TASK INSTRUCTIONS: List each line in the records that contains the string "circles", treating uppercase and lowercase letters as different.

SUPPLIED INFORMATION:
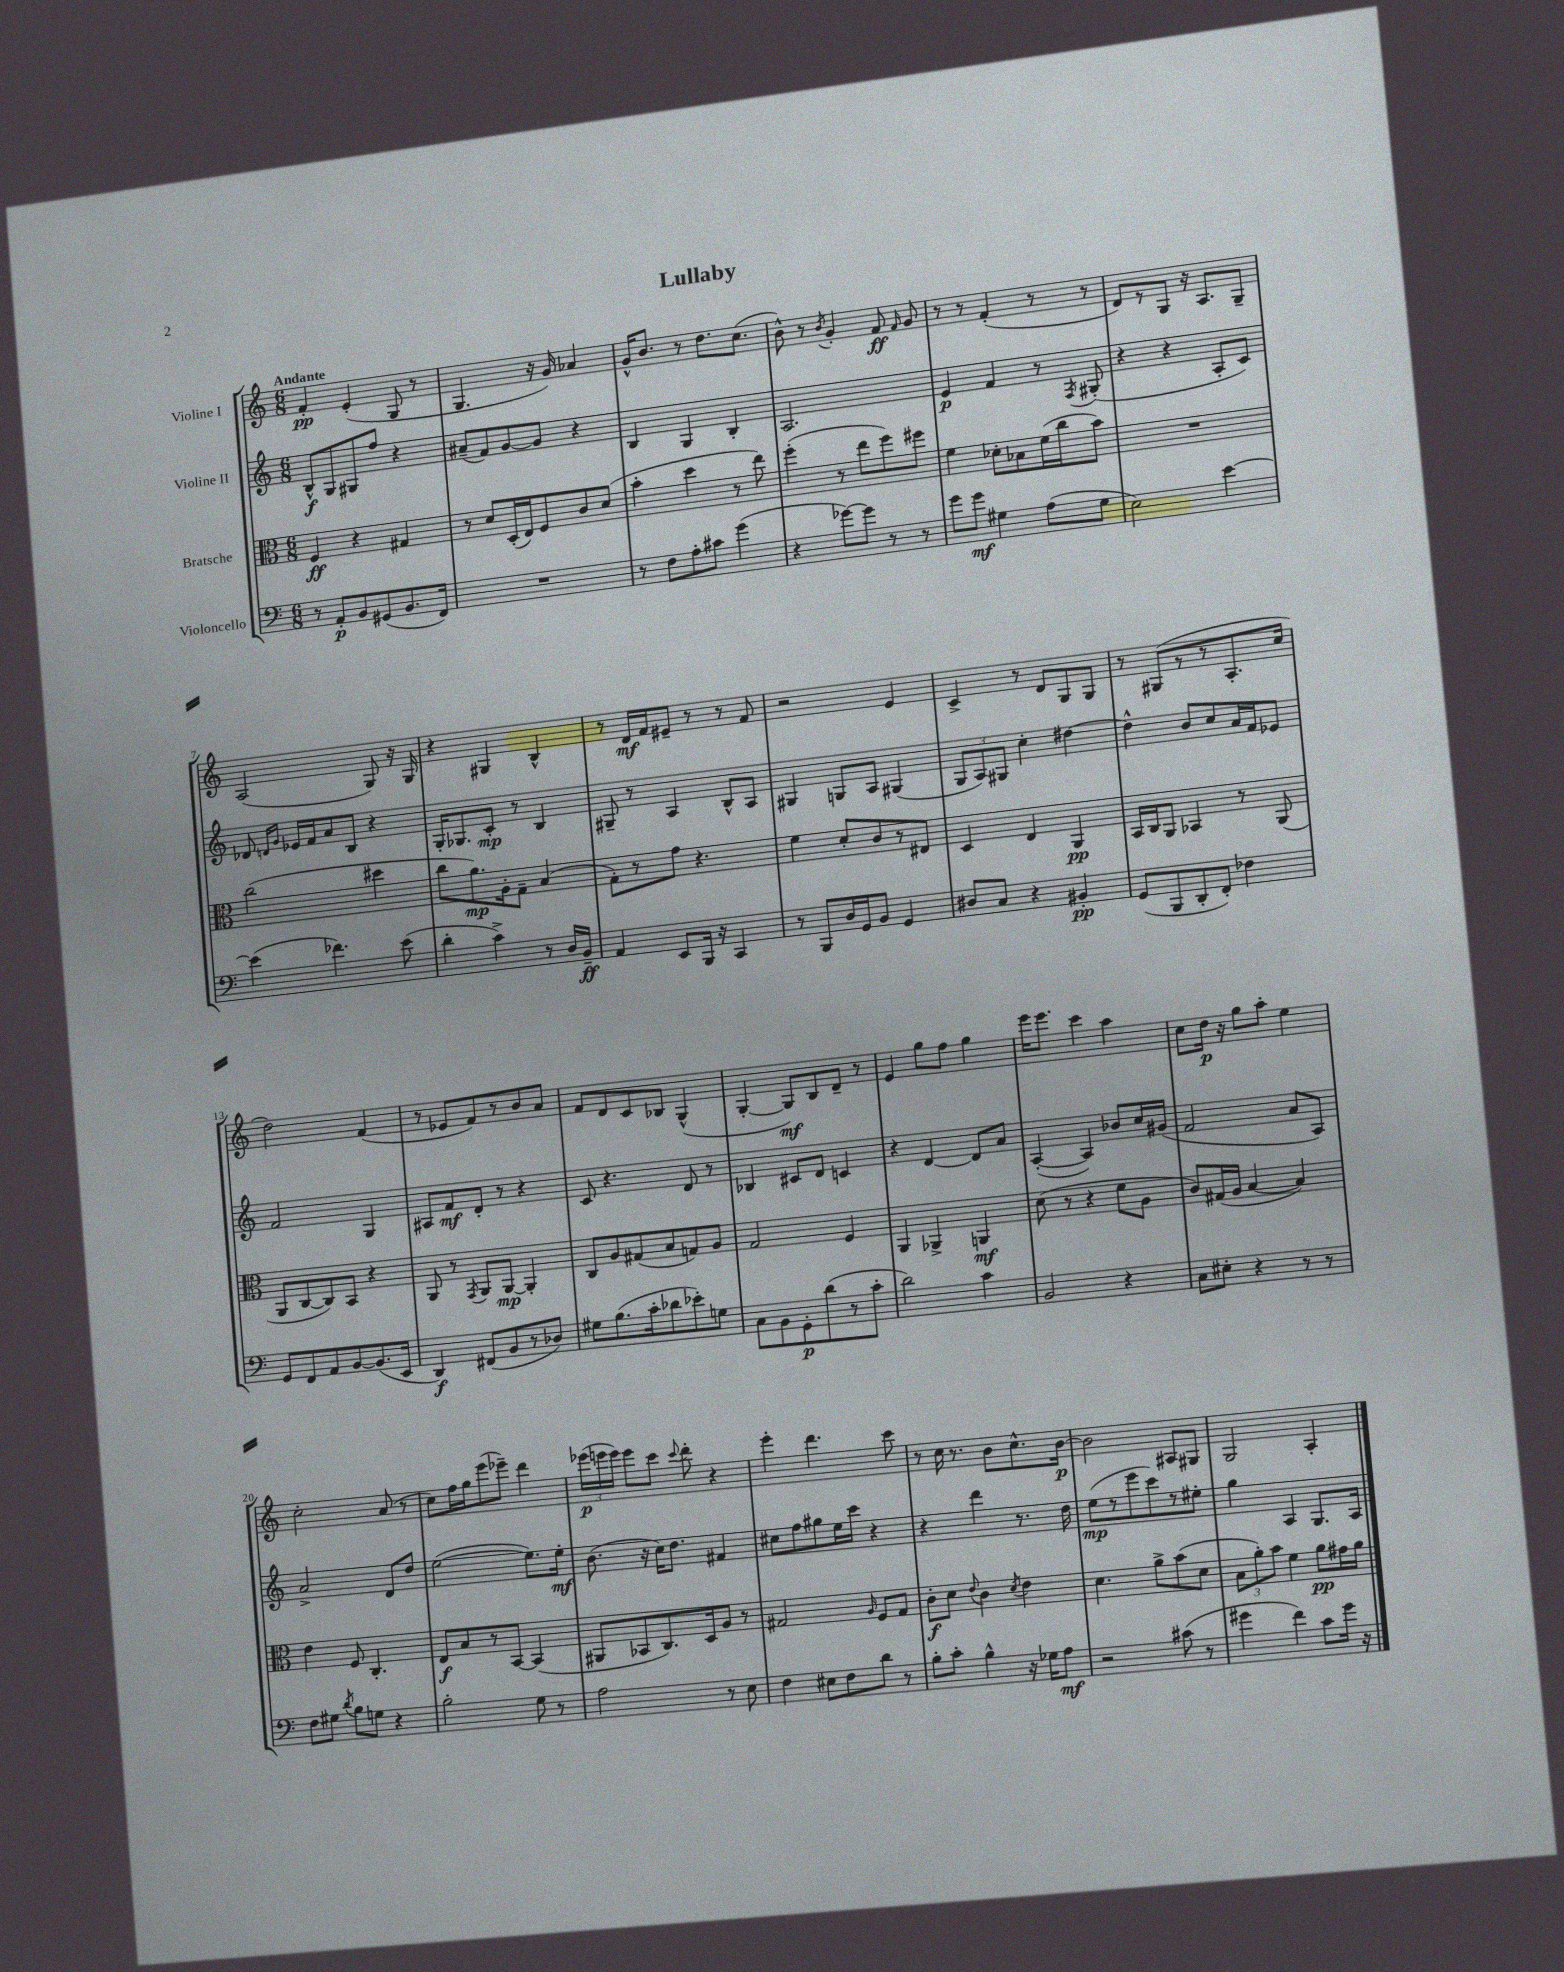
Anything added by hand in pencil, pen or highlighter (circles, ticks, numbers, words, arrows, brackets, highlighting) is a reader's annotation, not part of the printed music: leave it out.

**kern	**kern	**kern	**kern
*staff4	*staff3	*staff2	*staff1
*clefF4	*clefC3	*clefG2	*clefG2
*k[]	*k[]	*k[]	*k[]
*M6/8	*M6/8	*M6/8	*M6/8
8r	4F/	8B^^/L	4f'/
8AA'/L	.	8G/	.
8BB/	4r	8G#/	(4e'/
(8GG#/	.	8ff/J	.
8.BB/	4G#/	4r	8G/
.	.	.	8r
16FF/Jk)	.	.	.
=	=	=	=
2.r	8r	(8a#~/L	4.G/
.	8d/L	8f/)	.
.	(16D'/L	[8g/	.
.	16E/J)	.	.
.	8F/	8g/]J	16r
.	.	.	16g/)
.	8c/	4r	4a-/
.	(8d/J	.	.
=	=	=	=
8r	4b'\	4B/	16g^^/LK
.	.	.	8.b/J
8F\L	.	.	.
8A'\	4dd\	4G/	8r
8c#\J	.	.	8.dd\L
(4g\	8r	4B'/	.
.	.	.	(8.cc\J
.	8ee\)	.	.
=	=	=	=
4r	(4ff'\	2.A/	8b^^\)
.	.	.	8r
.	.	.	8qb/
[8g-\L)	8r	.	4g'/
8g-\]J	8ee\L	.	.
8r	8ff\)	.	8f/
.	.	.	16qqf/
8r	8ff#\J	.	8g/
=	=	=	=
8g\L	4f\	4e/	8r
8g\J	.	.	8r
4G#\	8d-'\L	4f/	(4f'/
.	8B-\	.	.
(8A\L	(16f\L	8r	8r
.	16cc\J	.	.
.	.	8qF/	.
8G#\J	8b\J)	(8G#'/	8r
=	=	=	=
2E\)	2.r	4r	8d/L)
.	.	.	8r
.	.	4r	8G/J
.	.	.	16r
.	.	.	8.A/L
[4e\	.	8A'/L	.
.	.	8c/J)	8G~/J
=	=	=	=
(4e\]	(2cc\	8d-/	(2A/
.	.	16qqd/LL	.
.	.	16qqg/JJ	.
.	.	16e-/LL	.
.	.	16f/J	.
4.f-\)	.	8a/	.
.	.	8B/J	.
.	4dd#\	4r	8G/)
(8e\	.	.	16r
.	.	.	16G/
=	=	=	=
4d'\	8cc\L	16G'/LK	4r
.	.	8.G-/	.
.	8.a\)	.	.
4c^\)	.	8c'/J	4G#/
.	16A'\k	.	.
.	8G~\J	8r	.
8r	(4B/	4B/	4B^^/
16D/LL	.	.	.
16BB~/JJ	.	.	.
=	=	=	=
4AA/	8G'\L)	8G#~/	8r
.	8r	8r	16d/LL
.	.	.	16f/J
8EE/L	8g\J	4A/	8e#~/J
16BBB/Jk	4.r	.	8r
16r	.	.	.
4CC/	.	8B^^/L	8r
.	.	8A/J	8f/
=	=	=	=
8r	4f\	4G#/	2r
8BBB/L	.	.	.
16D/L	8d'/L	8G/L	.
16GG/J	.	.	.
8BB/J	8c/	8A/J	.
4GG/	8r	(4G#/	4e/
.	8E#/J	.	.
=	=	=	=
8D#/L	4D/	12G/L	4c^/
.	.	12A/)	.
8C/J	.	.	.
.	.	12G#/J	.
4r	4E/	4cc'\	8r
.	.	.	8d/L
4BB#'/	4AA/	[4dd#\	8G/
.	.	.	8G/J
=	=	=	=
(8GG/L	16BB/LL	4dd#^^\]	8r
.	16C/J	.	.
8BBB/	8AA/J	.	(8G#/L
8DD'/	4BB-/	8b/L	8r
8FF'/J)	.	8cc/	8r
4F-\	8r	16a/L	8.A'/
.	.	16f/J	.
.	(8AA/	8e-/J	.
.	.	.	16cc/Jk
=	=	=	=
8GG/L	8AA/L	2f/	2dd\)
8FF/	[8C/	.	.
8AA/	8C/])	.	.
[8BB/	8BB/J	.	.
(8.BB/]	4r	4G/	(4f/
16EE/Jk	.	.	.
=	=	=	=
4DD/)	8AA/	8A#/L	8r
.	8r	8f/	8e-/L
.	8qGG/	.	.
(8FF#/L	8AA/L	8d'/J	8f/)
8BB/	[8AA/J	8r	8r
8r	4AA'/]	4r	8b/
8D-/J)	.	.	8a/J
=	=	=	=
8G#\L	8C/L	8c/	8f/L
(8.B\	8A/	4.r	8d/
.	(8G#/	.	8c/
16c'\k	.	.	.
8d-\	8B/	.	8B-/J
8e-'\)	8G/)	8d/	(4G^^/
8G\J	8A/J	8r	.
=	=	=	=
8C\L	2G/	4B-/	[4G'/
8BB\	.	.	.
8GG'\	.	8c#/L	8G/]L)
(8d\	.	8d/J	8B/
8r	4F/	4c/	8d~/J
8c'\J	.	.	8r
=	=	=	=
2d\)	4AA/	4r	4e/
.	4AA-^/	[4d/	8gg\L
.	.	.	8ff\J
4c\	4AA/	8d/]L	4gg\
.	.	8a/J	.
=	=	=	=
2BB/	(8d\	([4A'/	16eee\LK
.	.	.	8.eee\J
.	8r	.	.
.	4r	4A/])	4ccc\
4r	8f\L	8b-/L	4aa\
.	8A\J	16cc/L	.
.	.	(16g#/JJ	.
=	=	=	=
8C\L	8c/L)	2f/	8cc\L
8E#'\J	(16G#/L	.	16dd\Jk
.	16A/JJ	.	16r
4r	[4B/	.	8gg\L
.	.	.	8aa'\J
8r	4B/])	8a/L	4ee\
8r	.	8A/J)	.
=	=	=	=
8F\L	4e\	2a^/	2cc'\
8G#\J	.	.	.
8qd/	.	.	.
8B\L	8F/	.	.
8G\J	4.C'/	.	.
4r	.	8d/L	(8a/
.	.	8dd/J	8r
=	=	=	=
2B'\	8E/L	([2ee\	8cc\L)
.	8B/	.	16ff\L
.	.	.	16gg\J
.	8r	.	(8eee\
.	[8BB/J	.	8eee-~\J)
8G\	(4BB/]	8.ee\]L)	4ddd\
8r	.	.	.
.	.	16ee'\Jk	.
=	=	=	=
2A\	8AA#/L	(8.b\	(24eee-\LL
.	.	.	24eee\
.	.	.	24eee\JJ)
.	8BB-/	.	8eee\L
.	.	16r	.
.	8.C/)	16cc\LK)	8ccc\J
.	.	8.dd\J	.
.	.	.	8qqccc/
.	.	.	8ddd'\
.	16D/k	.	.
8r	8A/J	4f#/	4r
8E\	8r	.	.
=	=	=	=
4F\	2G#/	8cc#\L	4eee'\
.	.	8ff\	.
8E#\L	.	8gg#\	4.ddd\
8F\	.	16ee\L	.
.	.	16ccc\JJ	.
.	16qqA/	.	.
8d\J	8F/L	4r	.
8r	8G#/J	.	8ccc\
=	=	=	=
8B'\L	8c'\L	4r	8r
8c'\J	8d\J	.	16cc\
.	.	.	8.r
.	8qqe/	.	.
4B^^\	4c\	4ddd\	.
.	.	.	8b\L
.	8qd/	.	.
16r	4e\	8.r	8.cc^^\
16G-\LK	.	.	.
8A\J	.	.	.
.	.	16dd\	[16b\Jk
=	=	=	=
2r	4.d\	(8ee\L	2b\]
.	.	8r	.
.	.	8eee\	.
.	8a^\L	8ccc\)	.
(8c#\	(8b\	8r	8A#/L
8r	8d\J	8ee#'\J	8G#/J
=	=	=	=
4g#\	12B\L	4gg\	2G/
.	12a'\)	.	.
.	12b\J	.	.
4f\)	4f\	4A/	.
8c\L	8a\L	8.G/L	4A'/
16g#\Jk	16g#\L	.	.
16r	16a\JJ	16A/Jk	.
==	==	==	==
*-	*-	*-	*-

ANSWER IN FULL:
Anything added by hand in pencil, pen or highlighter (circles, ticks, numbers, words, arrows, brackets, highlighting) is a reader's annotation, not part of the printed music: leave it out.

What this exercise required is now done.